(Beginning of Extracted information)

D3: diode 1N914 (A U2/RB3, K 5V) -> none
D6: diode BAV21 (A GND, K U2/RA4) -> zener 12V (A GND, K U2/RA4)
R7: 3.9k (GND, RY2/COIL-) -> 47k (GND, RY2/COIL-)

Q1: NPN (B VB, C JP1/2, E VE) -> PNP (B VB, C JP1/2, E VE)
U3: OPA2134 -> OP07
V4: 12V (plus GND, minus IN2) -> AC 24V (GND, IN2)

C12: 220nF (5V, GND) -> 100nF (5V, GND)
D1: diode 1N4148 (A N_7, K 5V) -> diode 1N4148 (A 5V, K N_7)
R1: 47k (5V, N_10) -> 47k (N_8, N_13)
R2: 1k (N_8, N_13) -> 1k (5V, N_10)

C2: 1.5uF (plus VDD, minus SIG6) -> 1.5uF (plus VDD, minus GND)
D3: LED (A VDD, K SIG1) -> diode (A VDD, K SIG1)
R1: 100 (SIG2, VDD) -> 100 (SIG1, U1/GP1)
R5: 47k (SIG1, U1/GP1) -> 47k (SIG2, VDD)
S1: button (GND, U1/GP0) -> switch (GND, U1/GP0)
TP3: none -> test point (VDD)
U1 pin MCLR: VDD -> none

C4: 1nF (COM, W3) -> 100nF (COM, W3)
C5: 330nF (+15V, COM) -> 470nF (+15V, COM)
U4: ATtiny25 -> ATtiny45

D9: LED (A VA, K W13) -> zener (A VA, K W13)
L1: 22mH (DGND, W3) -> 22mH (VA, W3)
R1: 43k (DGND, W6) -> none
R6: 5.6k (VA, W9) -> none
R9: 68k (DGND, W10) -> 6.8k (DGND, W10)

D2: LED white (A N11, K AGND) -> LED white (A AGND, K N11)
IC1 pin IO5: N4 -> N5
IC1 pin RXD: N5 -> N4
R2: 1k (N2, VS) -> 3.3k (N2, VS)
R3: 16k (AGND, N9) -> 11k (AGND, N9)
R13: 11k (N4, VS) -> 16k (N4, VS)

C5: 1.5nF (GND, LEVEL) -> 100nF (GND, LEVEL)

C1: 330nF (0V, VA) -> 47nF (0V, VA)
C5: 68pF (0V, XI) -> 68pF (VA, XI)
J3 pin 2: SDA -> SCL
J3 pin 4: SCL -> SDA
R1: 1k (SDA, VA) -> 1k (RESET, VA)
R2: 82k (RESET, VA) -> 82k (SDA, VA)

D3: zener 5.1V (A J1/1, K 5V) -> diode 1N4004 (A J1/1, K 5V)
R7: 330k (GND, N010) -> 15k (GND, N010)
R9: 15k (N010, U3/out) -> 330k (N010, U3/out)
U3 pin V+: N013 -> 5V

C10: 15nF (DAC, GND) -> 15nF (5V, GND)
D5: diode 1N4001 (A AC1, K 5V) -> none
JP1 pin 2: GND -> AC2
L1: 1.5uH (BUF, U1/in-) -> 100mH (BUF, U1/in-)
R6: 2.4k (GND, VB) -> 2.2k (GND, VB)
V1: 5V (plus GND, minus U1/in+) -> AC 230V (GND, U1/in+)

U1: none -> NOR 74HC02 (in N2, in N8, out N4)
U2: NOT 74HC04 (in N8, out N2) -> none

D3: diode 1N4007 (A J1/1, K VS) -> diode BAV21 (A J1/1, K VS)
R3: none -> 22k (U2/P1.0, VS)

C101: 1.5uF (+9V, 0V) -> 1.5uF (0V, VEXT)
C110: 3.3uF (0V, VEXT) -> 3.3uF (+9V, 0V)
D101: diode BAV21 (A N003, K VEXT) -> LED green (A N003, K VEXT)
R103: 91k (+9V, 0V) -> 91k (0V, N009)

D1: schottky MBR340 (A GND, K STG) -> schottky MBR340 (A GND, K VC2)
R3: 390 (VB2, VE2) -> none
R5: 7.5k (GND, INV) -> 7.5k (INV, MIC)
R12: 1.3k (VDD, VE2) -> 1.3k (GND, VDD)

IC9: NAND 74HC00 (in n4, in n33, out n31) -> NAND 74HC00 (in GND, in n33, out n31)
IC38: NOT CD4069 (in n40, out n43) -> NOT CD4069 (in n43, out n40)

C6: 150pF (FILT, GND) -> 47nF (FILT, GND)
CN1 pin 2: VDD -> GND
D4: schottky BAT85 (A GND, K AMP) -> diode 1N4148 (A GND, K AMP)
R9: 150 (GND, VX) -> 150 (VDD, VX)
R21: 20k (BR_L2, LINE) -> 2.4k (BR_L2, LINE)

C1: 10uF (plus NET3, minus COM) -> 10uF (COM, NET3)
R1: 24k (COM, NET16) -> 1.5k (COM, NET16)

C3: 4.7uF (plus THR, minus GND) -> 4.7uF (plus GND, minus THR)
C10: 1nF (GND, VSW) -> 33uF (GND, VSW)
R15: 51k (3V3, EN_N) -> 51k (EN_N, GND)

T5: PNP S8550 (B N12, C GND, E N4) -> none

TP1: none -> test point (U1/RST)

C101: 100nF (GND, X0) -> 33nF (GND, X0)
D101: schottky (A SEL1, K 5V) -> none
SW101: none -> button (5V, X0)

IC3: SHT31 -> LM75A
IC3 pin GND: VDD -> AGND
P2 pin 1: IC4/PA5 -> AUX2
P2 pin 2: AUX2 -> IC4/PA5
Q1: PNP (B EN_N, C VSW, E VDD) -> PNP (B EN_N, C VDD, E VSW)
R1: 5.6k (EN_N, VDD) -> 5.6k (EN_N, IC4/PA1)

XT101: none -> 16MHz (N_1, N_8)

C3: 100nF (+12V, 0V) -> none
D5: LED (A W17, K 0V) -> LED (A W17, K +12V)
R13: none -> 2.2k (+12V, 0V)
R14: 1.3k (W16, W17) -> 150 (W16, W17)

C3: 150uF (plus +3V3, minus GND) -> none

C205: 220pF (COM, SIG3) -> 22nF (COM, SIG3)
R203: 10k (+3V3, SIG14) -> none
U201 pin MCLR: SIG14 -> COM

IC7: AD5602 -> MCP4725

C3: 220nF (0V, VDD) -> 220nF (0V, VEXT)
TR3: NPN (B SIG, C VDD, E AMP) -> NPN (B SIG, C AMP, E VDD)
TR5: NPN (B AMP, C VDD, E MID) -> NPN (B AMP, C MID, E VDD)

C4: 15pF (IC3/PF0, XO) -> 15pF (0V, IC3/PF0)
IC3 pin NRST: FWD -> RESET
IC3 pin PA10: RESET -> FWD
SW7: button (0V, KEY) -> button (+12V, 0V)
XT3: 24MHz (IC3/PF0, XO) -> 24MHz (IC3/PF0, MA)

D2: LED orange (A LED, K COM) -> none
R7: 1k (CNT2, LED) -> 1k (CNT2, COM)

(End of Extracted information)

→ What this task involves
Your reply must contain exactly the lines from the first line of the data through the line holding "R1: 100 (SIG2, VDD) -> 100 (SIG1, U1/GP1)", and nothing more.

→ Finished task
D3: diode 1N914 (A U2/RB3, K 5V) -> none
D6: diode BAV21 (A GND, K U2/RA4) -> zener 12V (A GND, K U2/RA4)
R7: 3.9k (GND, RY2/COIL-) -> 47k (GND, RY2/COIL-)

Q1: NPN (B VB, C JP1/2, E VE) -> PNP (B VB, C JP1/2, E VE)
U3: OPA2134 -> OP07
V4: 12V (plus GND, minus IN2) -> AC 24V (GND, IN2)

C12: 220nF (5V, GND) -> 100nF (5V, GND)
D1: diode 1N4148 (A N_7, K 5V) -> diode 1N4148 (A 5V, K N_7)
R1: 47k (5V, N_10) -> 47k (N_8, N_13)
R2: 1k (N_8, N_13) -> 1k (5V, N_10)

C2: 1.5uF (plus VDD, minus SIG6) -> 1.5uF (plus VDD, minus GND)
D3: LED (A VDD, K SIG1) -> diode (A VDD, K SIG1)
R1: 100 (SIG2, VDD) -> 100 (SIG1, U1/GP1)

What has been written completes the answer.